In the entries below, find the line with "(413, 186) = (480, 205): brown" and the line with "(553, 212) = (620, 253): brown". Return those two lines and all lines between them, exactly.

━━ Listed records

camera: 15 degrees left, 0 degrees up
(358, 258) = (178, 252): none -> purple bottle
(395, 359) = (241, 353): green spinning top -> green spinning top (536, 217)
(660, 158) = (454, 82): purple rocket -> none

━━━━
━━ Listed records

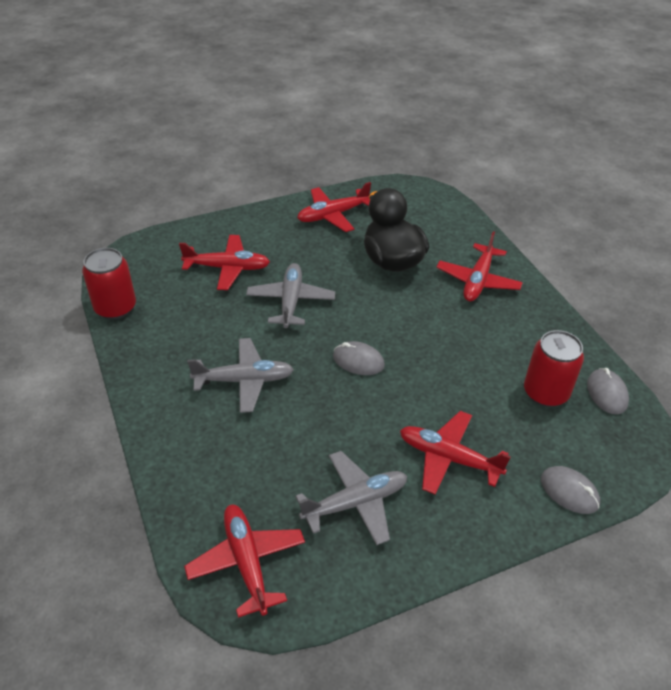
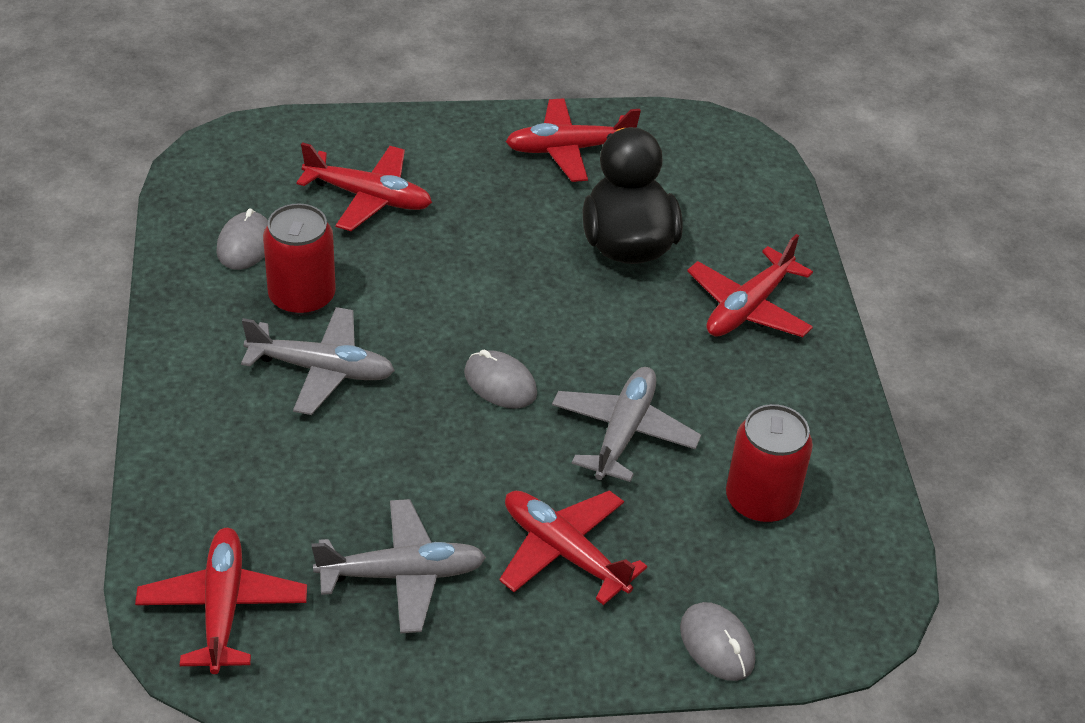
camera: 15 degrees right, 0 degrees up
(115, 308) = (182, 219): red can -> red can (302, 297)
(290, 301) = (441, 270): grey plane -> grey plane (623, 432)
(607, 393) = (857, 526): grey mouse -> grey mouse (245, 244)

━━━━
━━ Listed records

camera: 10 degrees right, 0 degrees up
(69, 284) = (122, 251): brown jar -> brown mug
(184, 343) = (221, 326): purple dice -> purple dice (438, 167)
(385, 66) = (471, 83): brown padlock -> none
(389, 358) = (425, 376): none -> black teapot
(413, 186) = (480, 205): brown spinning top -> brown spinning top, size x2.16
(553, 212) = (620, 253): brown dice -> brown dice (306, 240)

━━━━

» **Answer to the exercise**:
(413, 186) = (480, 205): brown spinning top -> brown spinning top, size x2.16
(553, 212) = (620, 253): brown dice -> brown dice (306, 240)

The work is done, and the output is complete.